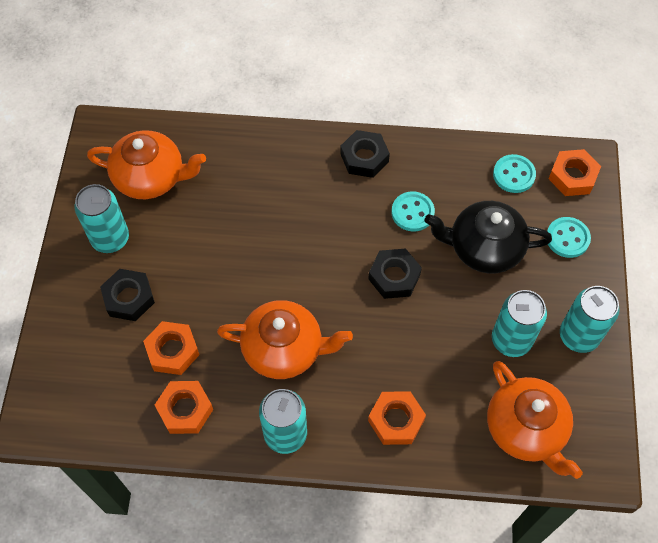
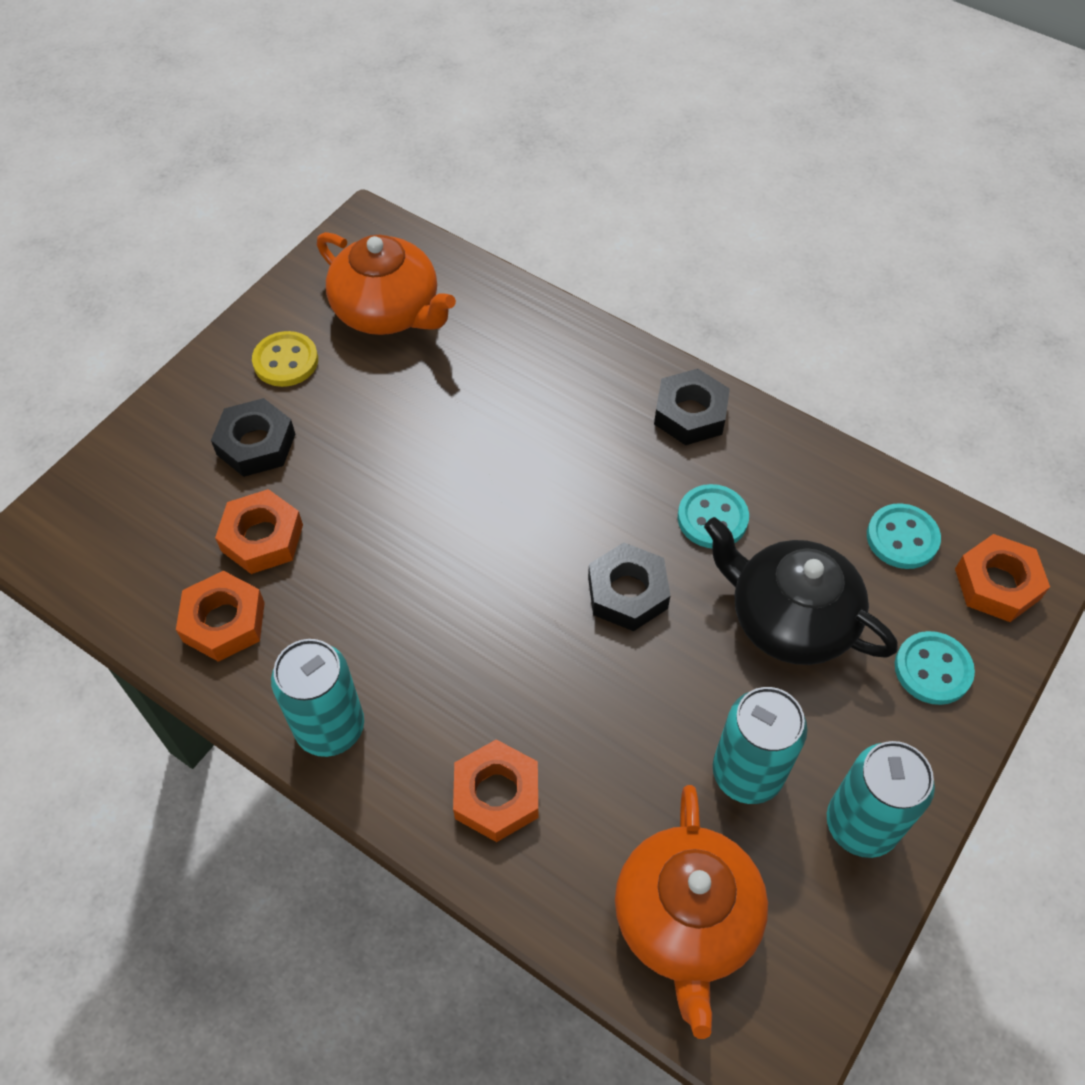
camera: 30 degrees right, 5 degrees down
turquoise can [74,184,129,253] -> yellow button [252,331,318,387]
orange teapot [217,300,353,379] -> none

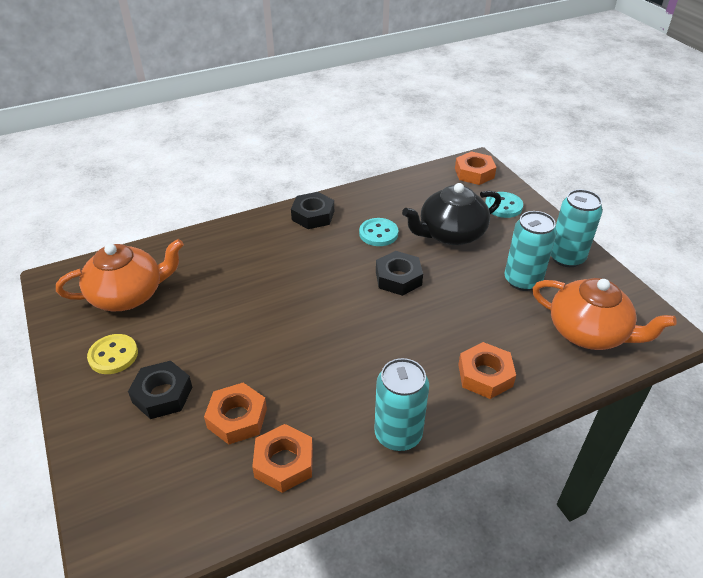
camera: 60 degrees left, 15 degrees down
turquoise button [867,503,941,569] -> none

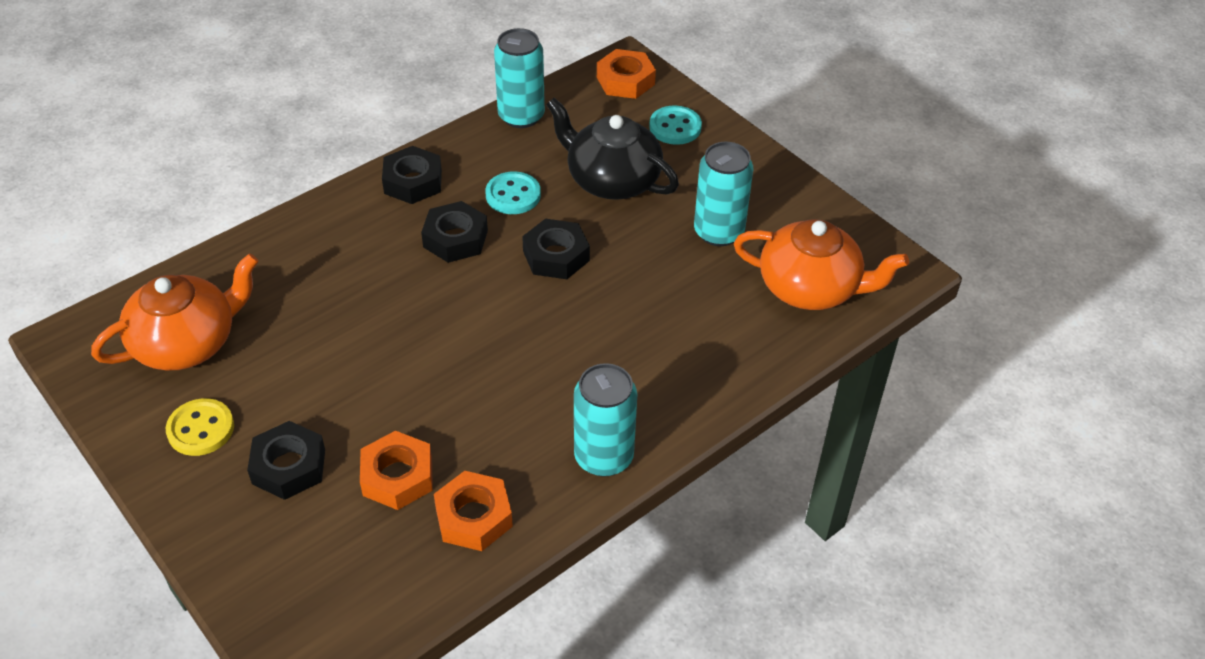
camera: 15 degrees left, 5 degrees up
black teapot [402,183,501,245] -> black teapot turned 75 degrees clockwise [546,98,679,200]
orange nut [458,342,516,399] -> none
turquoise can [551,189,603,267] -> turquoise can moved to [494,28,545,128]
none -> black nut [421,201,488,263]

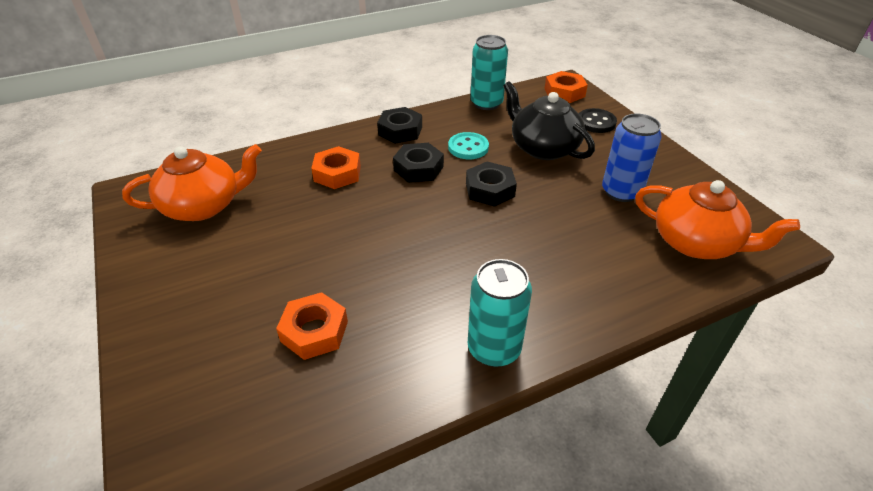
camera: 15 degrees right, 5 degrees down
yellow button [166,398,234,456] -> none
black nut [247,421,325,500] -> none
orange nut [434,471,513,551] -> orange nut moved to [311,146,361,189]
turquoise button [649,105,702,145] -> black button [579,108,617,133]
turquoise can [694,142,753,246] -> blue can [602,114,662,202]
========
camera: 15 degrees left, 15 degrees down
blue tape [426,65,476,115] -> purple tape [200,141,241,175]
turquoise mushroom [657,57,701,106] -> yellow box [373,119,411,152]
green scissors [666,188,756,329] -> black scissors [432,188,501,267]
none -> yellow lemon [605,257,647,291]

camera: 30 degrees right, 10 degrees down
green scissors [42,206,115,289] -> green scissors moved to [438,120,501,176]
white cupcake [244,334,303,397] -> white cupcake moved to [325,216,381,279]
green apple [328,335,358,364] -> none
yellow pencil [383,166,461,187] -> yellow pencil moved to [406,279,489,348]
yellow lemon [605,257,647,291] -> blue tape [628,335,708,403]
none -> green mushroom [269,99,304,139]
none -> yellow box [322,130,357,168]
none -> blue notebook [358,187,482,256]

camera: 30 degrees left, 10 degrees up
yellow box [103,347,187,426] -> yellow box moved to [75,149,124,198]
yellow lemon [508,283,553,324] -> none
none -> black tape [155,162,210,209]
========
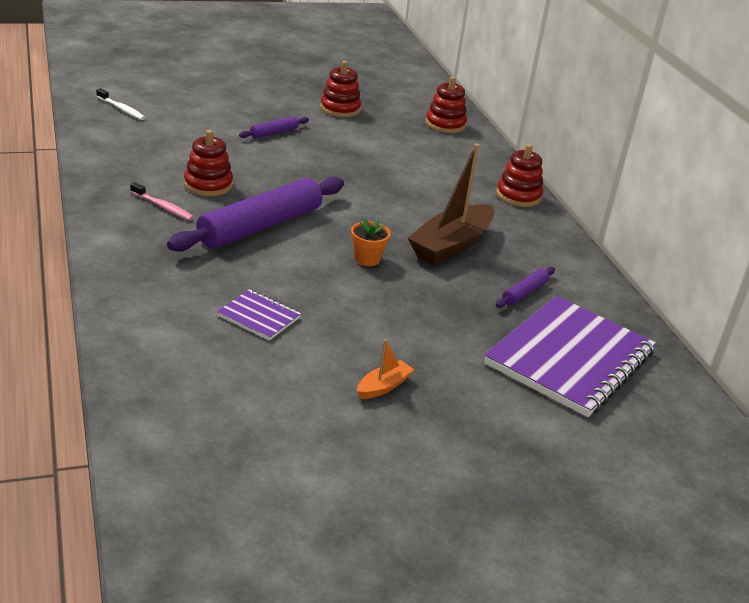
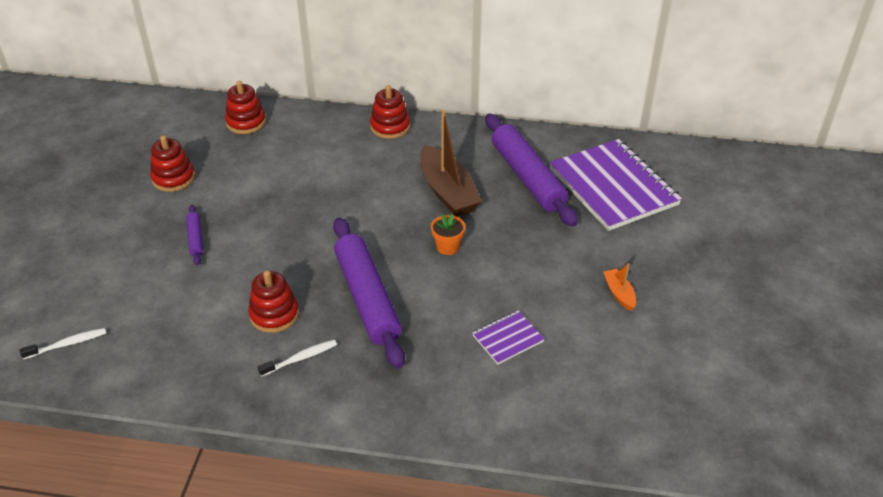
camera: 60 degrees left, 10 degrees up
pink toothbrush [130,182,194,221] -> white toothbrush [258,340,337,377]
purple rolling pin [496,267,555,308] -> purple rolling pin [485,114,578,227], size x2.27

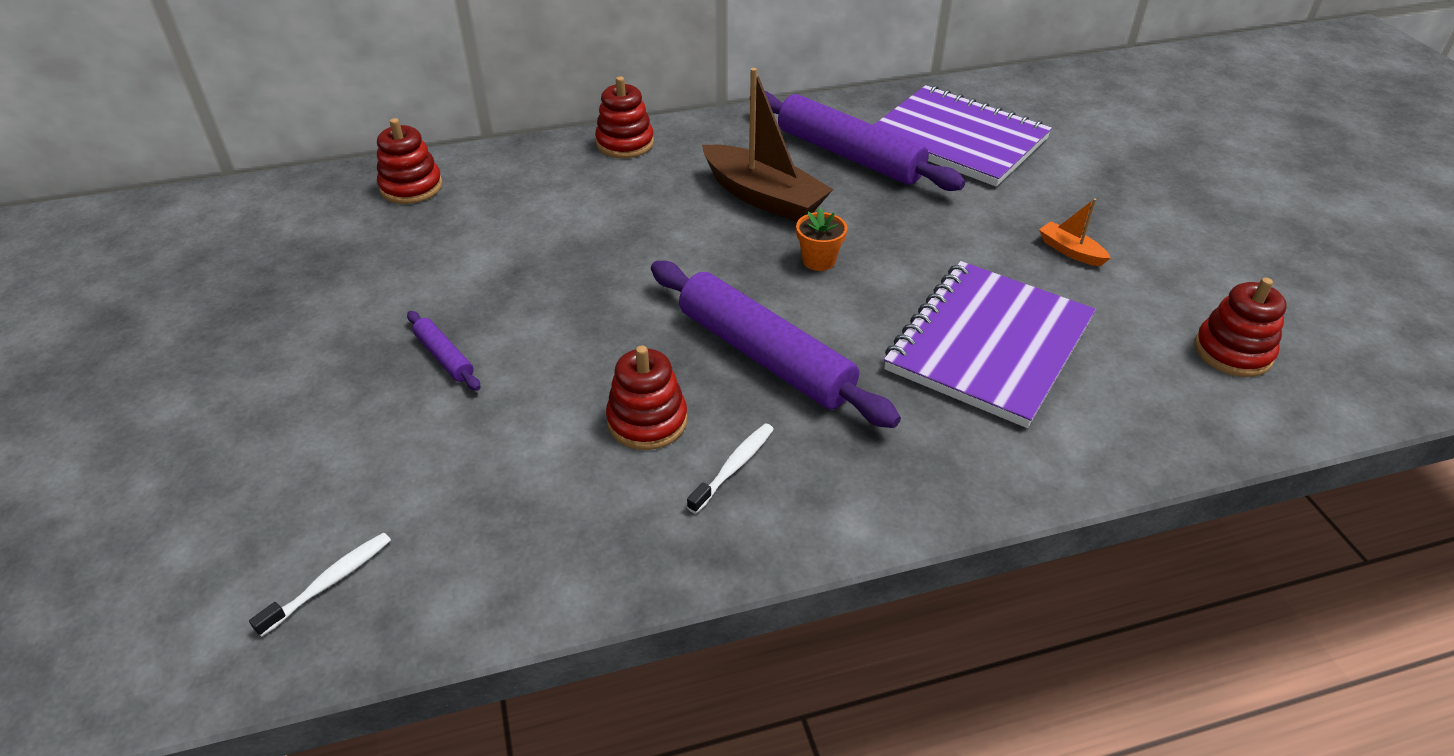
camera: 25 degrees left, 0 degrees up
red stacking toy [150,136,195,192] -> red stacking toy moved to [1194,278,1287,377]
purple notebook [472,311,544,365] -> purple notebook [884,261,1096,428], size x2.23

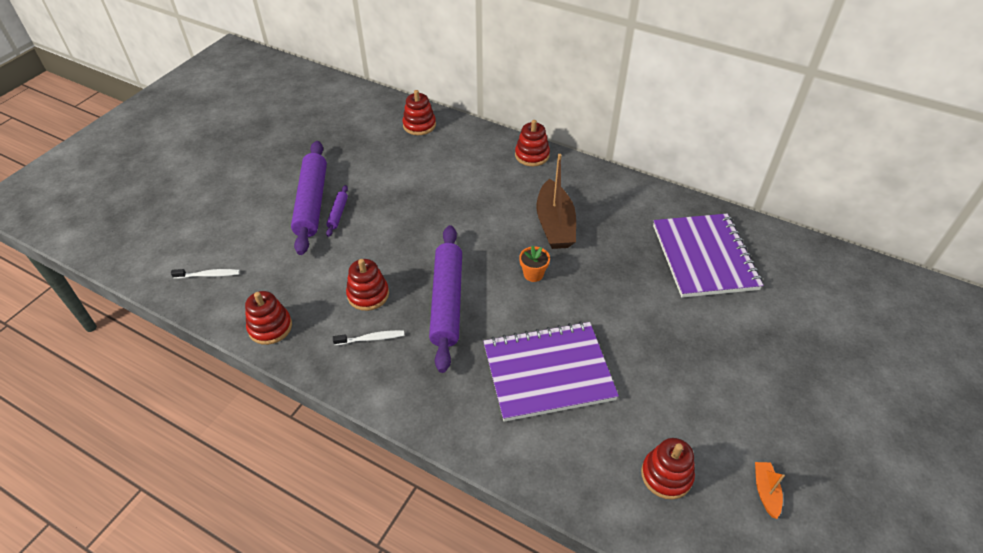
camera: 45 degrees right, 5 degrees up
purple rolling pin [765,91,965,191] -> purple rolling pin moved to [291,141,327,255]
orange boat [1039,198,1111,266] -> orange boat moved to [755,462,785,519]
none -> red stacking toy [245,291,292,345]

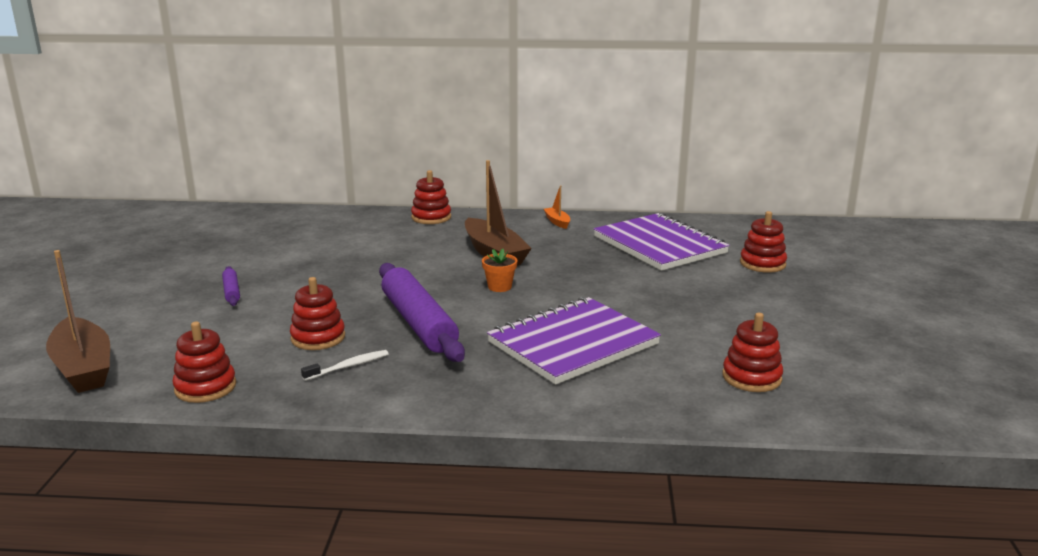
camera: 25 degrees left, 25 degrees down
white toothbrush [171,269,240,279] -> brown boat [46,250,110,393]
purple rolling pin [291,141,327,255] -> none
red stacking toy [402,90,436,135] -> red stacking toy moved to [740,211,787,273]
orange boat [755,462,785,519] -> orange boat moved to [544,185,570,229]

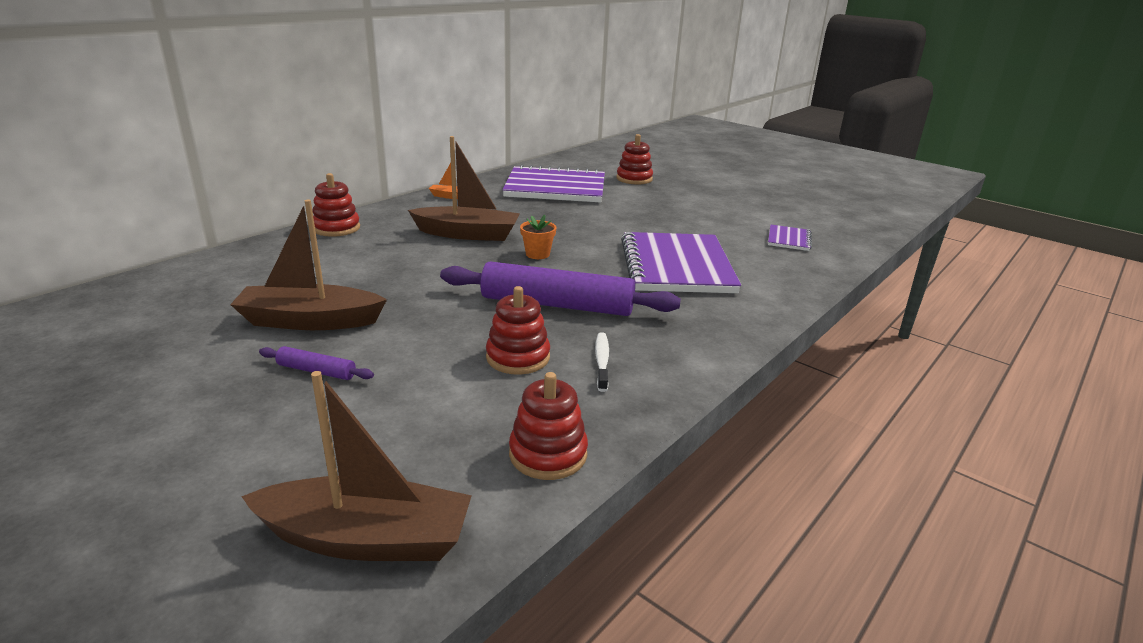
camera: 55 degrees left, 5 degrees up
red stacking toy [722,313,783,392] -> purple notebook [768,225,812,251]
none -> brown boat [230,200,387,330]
========
**Exercise instructions**:
Which lines of the listing contain the string "left"? Copy every one of them.

**Answer for this exercise**:
camera: 60 degrees left, 15 degrees down
camera: 15 degrees left, 5 degrees up
camera: 15 degrees left, 15 degrees down
camera: 30 degrees left, 10 degrees up
camera: 60 degrees left, 10 degrees up
camera: 25 degrees left, 0 degrees up
camera: 25 degrees left, 25 degrees down
camera: 55 degrees left, 5 degrees up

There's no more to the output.